#### EXERCISE DATA
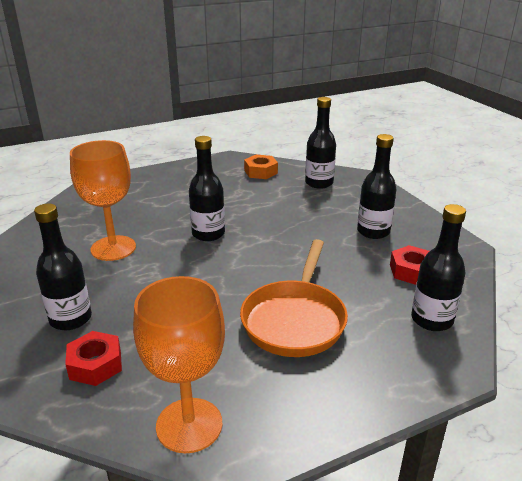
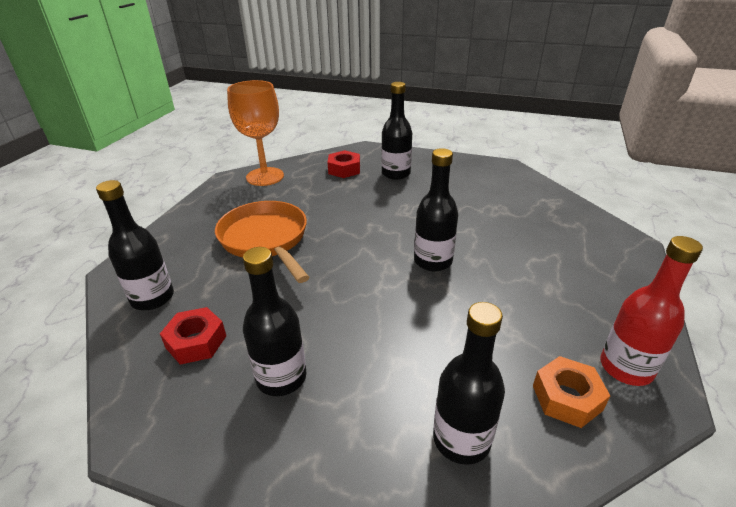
camera: 135 degrees right, 5 degrees up
orange goblet [70,140,136,261] -> none
none -> red bottle [600,236,703,386]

#### WHAT THE TASK REQUIRES
Please repeat each line above exactly as it appears, but omit the pictures.

#### EXERCISE SOLUTION
camera: 135 degrees right, 5 degrees up
orange goblet [70,140,136,261] -> none
none -> red bottle [600,236,703,386]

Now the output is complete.